_Material to process_
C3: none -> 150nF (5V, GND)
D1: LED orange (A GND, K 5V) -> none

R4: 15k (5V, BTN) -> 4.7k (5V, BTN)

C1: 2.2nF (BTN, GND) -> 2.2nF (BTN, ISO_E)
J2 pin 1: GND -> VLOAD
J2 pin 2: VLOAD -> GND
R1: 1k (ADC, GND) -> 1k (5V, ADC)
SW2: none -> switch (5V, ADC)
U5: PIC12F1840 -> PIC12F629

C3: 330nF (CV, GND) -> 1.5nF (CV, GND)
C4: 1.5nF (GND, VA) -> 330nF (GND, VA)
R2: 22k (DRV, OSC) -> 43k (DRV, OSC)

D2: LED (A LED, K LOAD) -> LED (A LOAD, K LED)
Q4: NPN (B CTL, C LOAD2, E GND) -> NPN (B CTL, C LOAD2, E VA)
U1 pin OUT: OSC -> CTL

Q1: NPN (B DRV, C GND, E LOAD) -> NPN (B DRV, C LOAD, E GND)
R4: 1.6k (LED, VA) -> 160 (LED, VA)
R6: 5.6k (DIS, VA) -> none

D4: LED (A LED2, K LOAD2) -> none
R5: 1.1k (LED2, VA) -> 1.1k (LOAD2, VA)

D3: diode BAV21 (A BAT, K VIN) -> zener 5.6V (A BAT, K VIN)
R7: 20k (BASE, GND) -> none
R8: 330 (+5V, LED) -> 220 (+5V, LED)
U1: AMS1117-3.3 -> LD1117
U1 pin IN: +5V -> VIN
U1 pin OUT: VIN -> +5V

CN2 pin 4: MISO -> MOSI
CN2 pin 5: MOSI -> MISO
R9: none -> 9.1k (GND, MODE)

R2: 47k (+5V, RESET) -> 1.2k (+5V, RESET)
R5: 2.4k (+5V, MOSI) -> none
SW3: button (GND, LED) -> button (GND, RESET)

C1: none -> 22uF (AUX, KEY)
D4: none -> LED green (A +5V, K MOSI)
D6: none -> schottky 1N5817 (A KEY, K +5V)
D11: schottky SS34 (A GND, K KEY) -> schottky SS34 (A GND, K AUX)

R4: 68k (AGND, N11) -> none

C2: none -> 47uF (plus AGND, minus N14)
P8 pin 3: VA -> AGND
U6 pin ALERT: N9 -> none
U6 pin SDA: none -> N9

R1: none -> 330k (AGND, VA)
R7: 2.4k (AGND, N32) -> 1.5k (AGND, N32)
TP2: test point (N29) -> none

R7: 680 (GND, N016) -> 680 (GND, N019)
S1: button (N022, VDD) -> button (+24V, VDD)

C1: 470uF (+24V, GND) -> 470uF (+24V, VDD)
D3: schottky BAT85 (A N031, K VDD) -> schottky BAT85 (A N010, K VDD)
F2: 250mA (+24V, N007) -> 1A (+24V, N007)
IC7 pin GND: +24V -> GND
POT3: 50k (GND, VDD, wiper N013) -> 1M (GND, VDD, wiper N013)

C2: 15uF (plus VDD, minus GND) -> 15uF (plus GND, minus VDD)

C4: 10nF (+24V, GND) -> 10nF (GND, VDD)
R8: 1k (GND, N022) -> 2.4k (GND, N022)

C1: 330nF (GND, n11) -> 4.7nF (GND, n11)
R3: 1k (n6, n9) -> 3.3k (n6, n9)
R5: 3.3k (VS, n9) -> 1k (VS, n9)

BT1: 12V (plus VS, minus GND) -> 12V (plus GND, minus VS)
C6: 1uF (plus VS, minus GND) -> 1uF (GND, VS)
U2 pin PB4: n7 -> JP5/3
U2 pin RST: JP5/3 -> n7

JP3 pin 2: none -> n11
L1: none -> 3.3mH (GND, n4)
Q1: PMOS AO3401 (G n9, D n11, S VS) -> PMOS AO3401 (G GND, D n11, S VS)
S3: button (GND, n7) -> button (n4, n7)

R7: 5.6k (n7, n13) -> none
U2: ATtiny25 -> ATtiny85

_Try it_
Print only these lines, exactly: the one containing "R8: 1k (GND, N022) -> 2.4k (GND, N022)" and all after it to the end of the entries.

_Response to this task_
R8: 1k (GND, N022) -> 2.4k (GND, N022)

C1: 330nF (GND, n11) -> 4.7nF (GND, n11)
R3: 1k (n6, n9) -> 3.3k (n6, n9)
R5: 3.3k (VS, n9) -> 1k (VS, n9)

BT1: 12V (plus VS, minus GND) -> 12V (plus GND, minus VS)
C6: 1uF (plus VS, minus GND) -> 1uF (GND, VS)
U2 pin PB4: n7 -> JP5/3
U2 pin RST: JP5/3 -> n7

JP3 pin 2: none -> n11
L1: none -> 3.3mH (GND, n4)
Q1: PMOS AO3401 (G n9, D n11, S VS) -> PMOS AO3401 (G GND, D n11, S VS)
S3: button (GND, n7) -> button (n4, n7)

R7: 5.6k (n7, n13) -> none
U2: ATtiny25 -> ATtiny85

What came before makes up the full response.